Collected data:

---

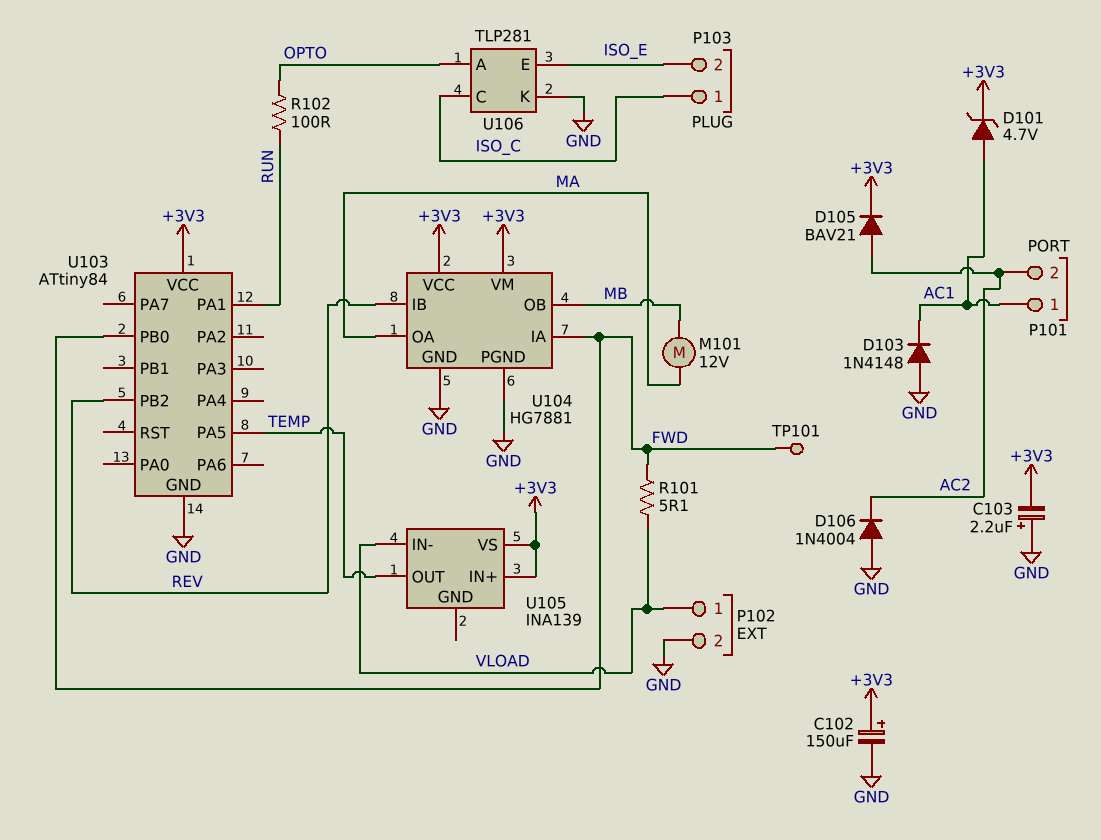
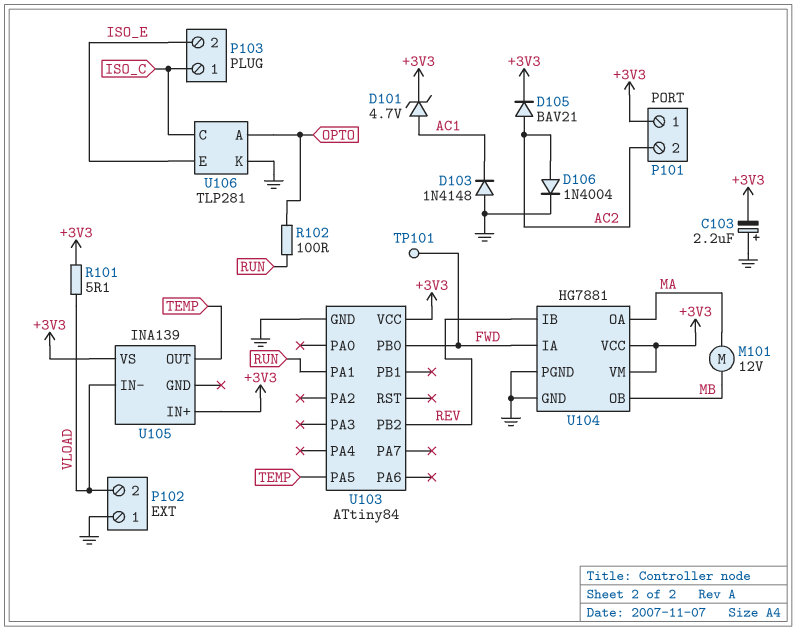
C102: 150uF (plus +3V3, minus GND) -> none
D106: diode 1N4004 (A GND, K AC2) -> diode 1N4004 (A AC2, K GND)
P101 pin 1: AC1 -> +3V3
P102 pin 1: VLOAD -> GND
P102 pin 2: GND -> VLOAD
R101: 5.1 (FWD, VLOAD) -> 5.1 (+3V3, VLOAD)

---

- [Requirement]: Leave out the images and copy every record above exactly.

- [Written answer]:
C102: 150uF (plus +3V3, minus GND) -> none
D106: diode 1N4004 (A GND, K AC2) -> diode 1N4004 (A AC2, K GND)
P101 pin 1: AC1 -> +3V3
P102 pin 1: VLOAD -> GND
P102 pin 2: GND -> VLOAD
R101: 5.1 (FWD, VLOAD) -> 5.1 (+3V3, VLOAD)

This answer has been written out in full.